**Your assignment**
Keep only the lines of the listing that include the word "black", and copy them.

=== Section Start ===

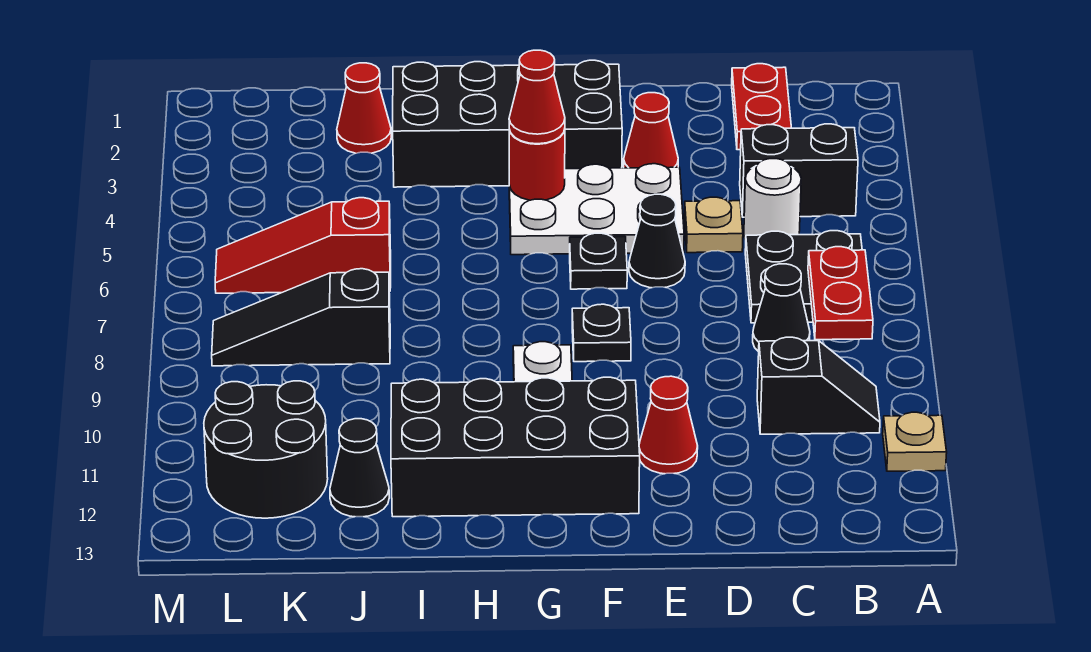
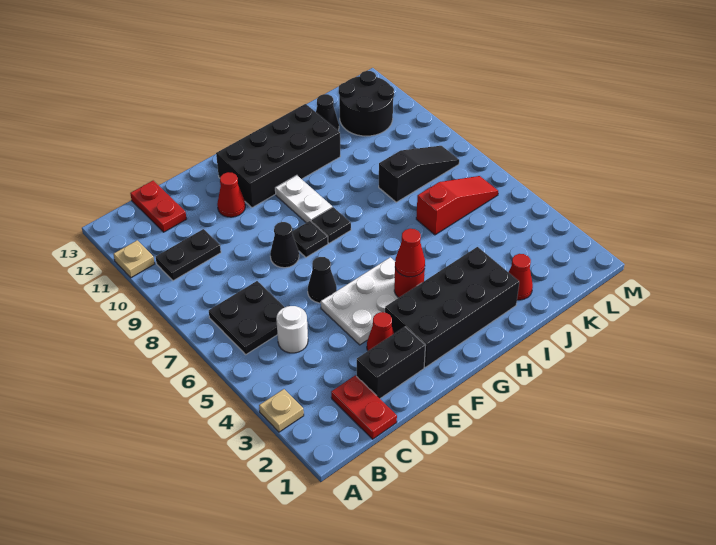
black brick B4:C4 level 1 -> black brick D2:E2 level 1
red plate B7:B8 level 2 -> red plate C12:C13 level 1
black slope B10:C10 level 1 top C -> black plate B10:C10 level 1
black cone C8 level 1 -> black cone E8 level 1
tan plate D5 level 1 -> tan plate A3 level 1
black plate F6 level 1 -> black plate G8 level 1

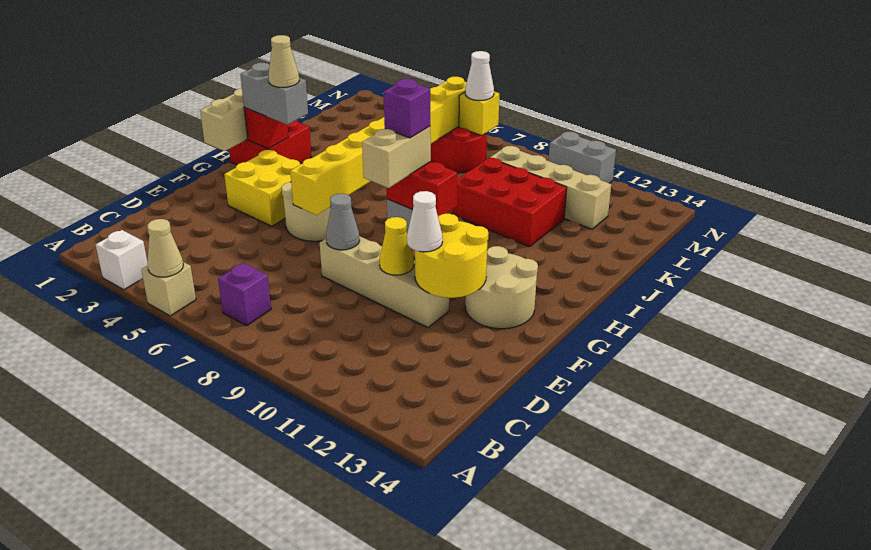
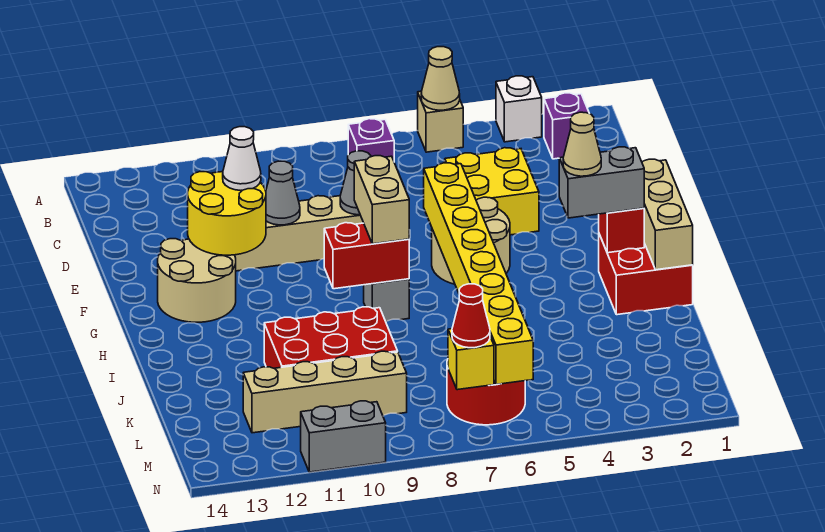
yellow cone E10 level 2 -> grey cone E10 level 2
yellow brick F3:G4 level 1 -> yellow brick D4:E5 level 1
purple brick H8 level 4 -> purple brick B2 level 1
white cone M7 level 3 -> red cone M7 level 3

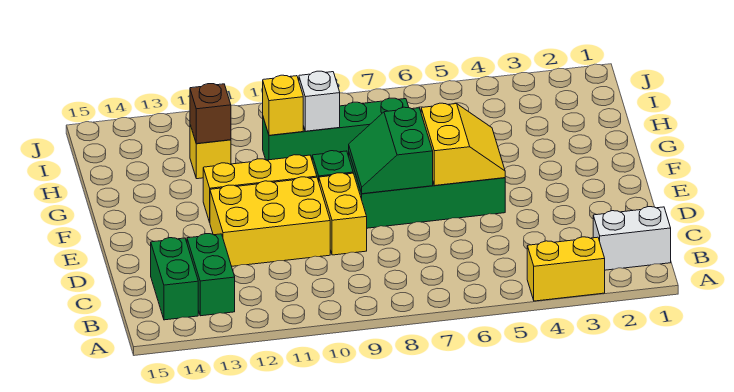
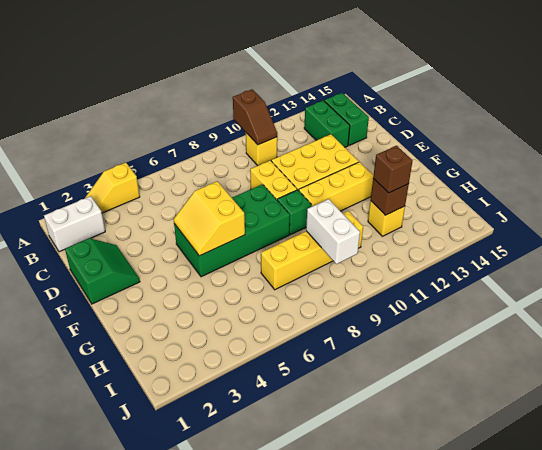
yellow brick A3:A4 level 1 -> yellow slope A3:A4 level 1 top 4
none -> brown slope A10:B10 level 2 top A
green slope E7:F8 level 2 top 7 -> green slope D1:E2 level 1 top 1
green brick H7:H10 level 1 -> yellow brick H7:H10 level 1
white brick H9 level 2 -> white brick H9:I9 level 2
yellow brick H10 level 2 -> yellow brick B10 level 1
none -> brown brick H12 level 3

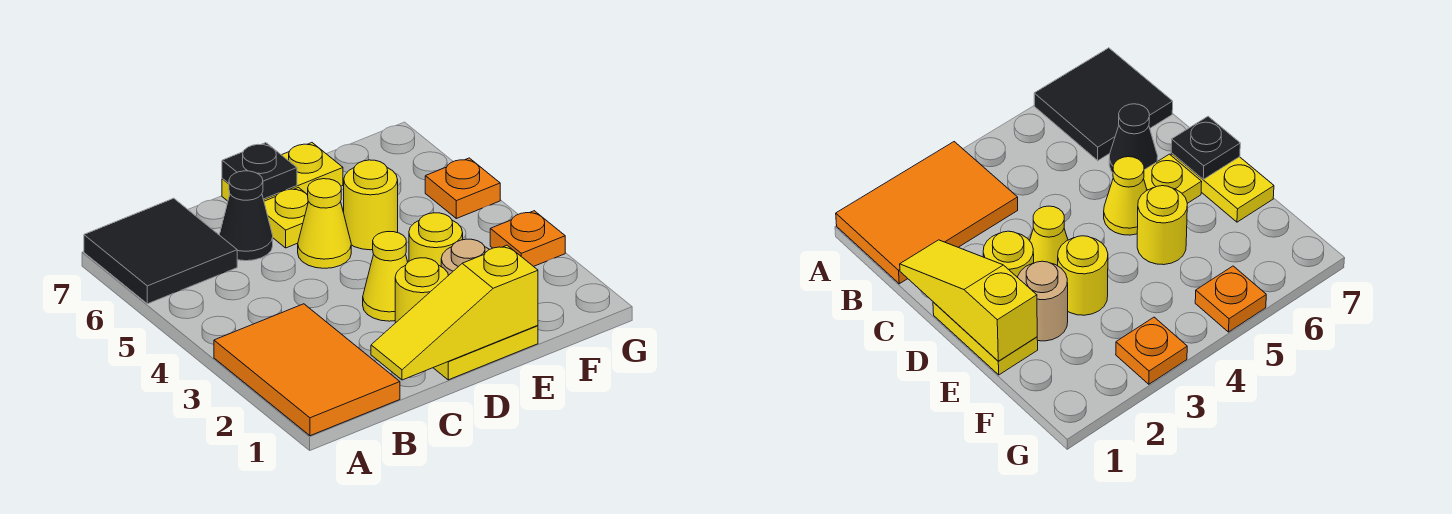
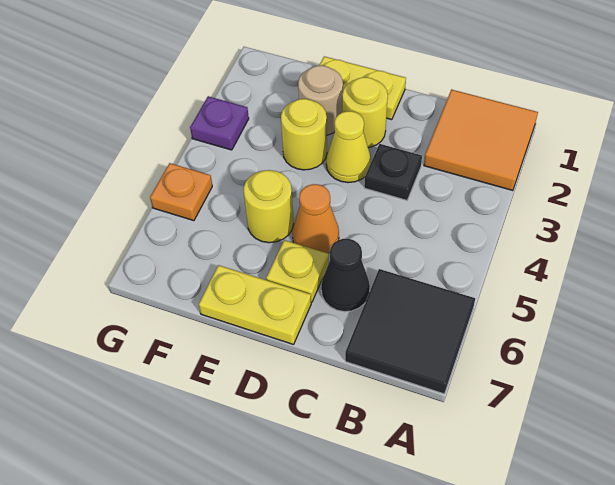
orange tile A1:B3 level 1 -> orange tile A1:B2 level 1
yellow slope C1:E1 level 2 top E -> none
yellow cone D5 level 1 -> orange cone D5 level 1
black plate D7 level 2 -> black plate C3 level 1
orange plate G3 level 1 -> purple plate G3 level 1

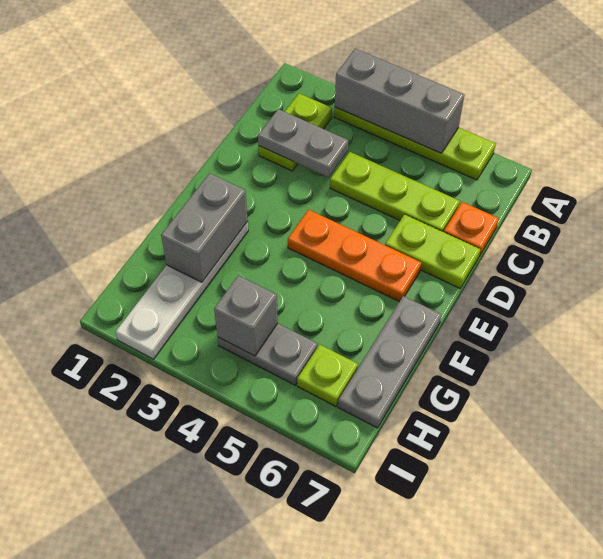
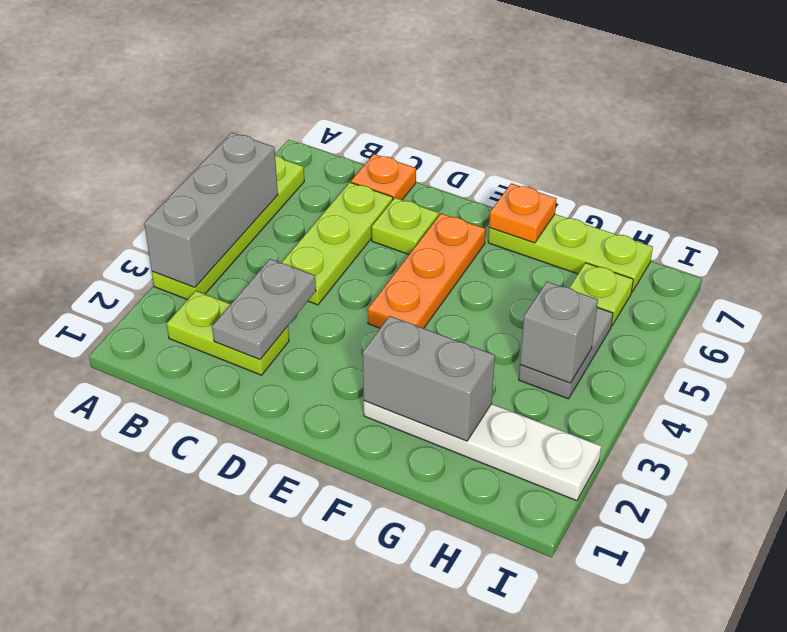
lime plate D6:D7 level 1 -> lime plate D6 level 1
grey plate F7:H7 level 1 -> lime plate F7:H7 level 1
none -> orange plate F7 level 2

=== Section End ===

**Solution to this exercise**
black brick B4:C4 level 1 -> black brick D2:E2 level 1
black slope B10:C10 level 1 top C -> black plate B10:C10 level 1
black cone C8 level 1 -> black cone E8 level 1
black plate F6 level 1 -> black plate G8 level 1
black plate D7 level 2 -> black plate C3 level 1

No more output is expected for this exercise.